[What you will do]:
The output is the lines below from the one with "HALL pin GND: GND -> none" through the one with "ENC pin CLK: GP6 -> GP22", both included, printed exactly and with no other line.

[Data extract]:
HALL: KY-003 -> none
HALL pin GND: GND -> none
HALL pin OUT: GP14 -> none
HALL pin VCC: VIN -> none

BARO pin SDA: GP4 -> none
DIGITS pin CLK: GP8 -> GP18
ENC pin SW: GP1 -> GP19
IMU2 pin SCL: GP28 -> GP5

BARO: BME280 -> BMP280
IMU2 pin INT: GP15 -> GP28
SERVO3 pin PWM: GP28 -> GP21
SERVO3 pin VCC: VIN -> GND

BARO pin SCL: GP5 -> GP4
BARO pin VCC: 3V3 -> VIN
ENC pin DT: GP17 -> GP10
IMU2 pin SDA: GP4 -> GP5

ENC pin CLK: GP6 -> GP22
---
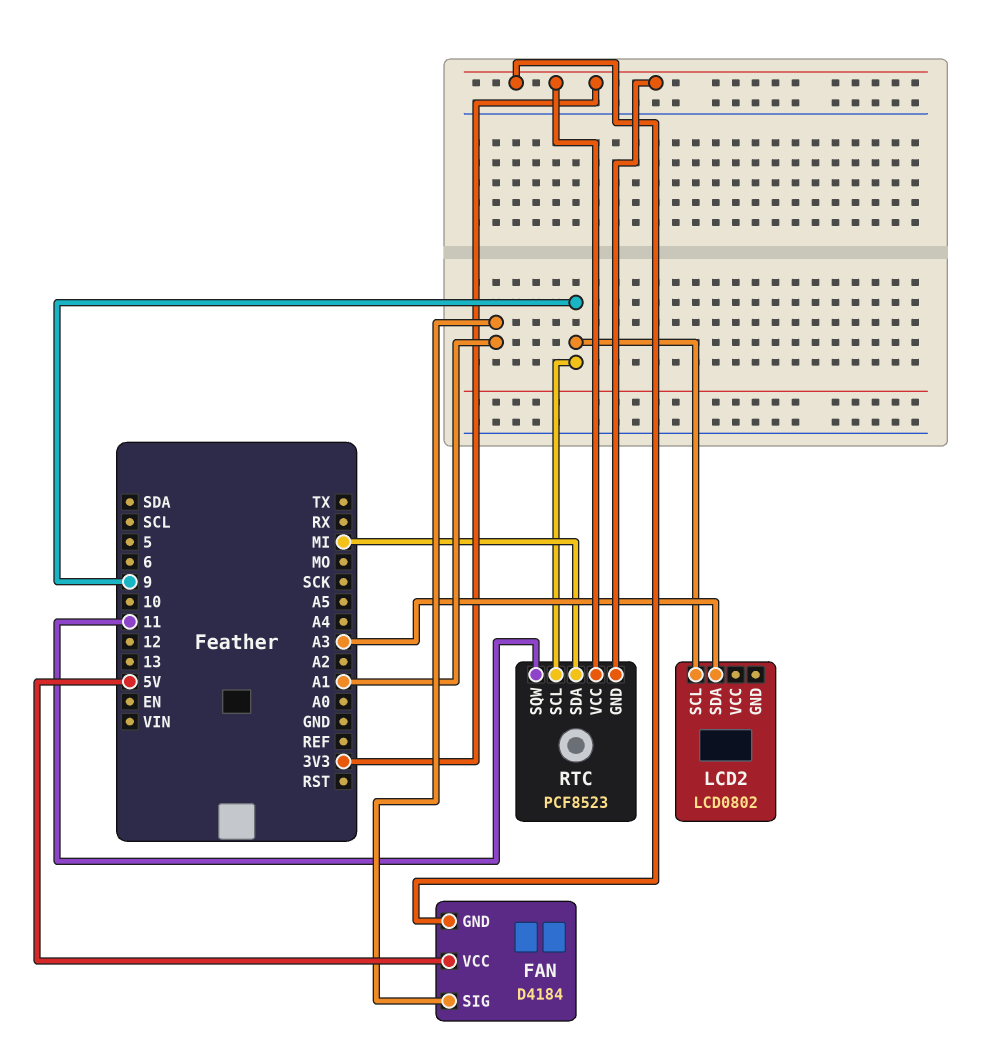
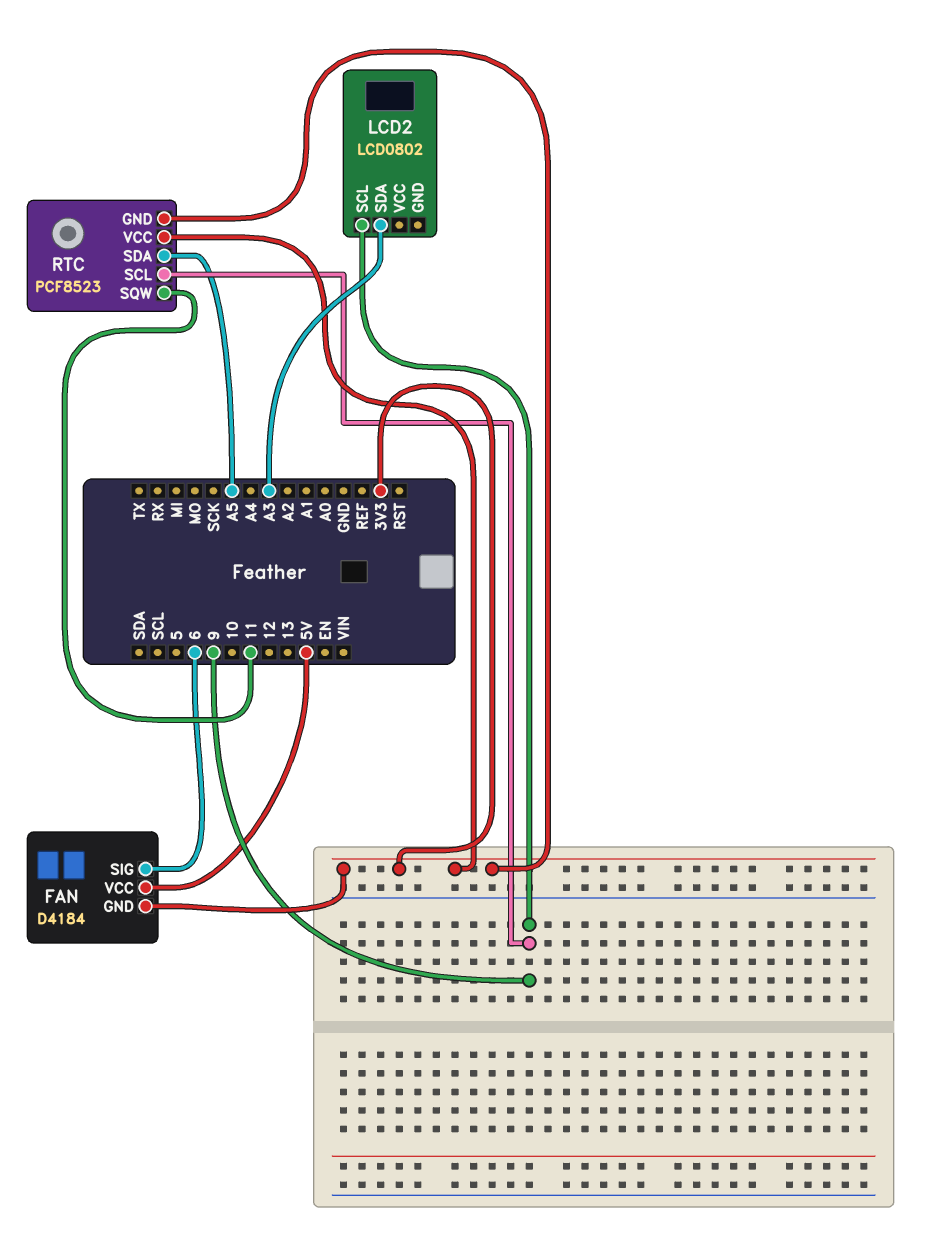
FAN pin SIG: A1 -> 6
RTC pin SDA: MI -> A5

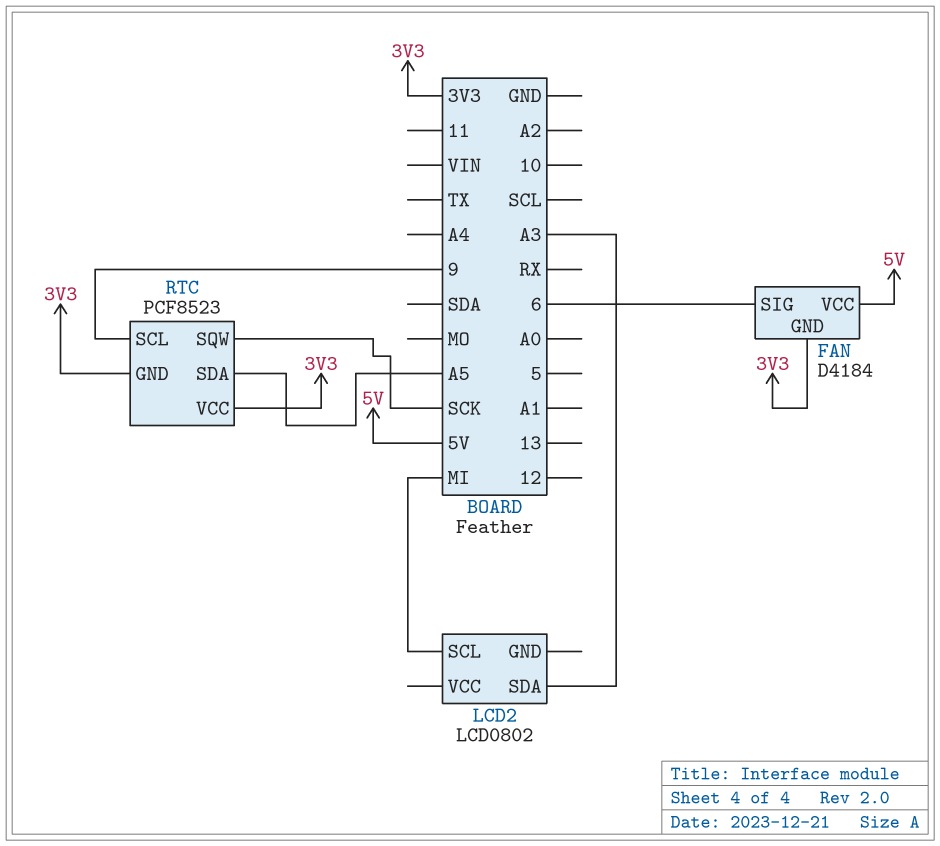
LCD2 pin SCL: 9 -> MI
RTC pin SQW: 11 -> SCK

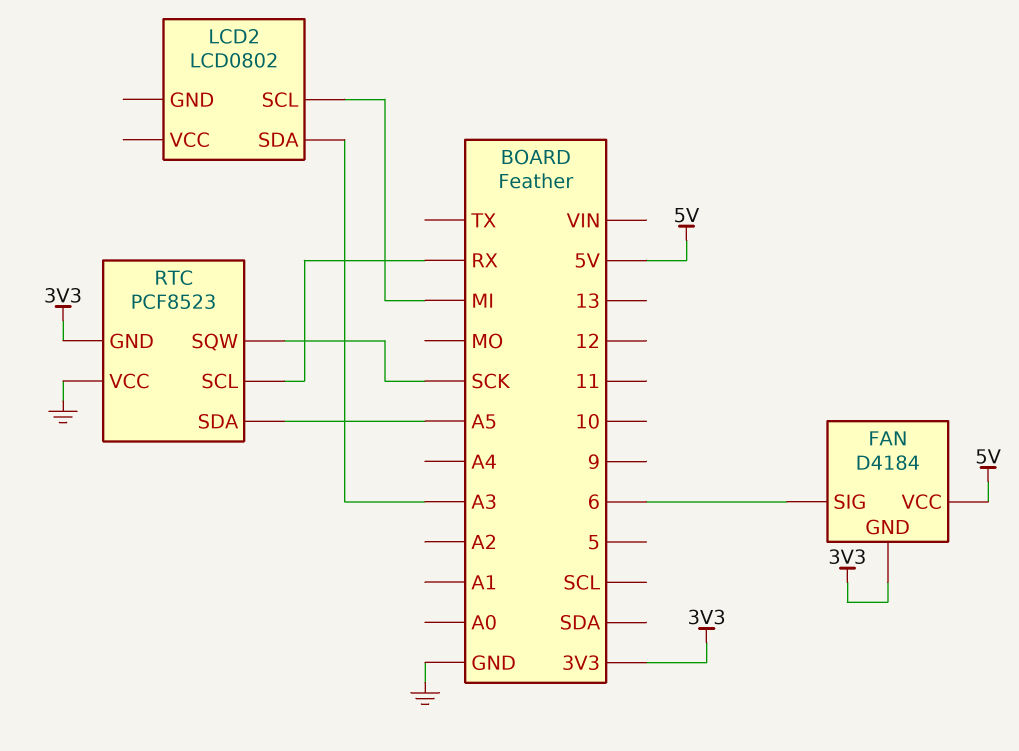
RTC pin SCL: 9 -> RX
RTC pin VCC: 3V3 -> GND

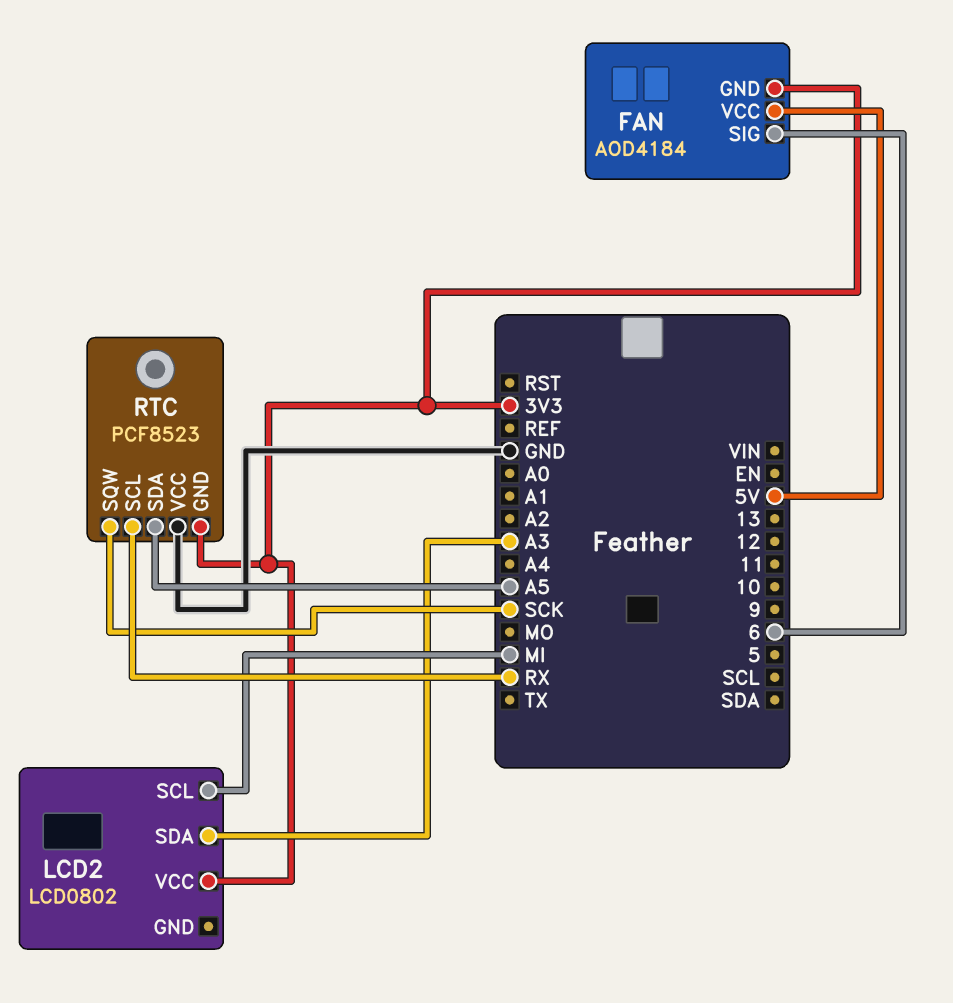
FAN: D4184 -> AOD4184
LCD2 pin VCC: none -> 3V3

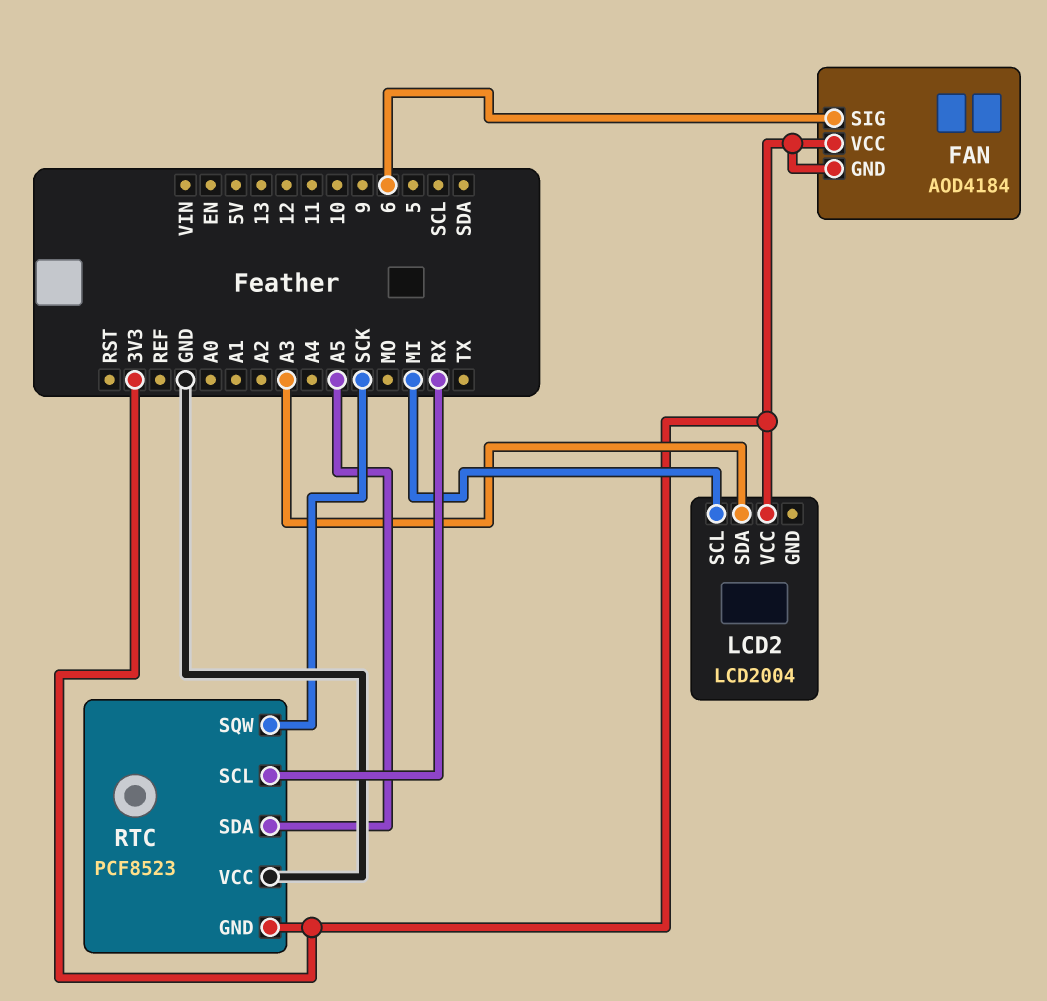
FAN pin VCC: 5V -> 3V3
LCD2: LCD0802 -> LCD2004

[Answer to the problem]:
HALL pin GND: GND -> none
HALL pin OUT: GP14 -> none
HALL pin VCC: VIN -> none

BARO pin SDA: GP4 -> none
DIGITS pin CLK: GP8 -> GP18
ENC pin SW: GP1 -> GP19
IMU2 pin SCL: GP28 -> GP5

BARO: BME280 -> BMP280
IMU2 pin INT: GP15 -> GP28
SERVO3 pin PWM: GP28 -> GP21
SERVO3 pin VCC: VIN -> GND

BARO pin SCL: GP5 -> GP4
BARO pin VCC: 3V3 -> VIN
ENC pin DT: GP17 -> GP10
IMU2 pin SDA: GP4 -> GP5

ENC pin CLK: GP6 -> GP22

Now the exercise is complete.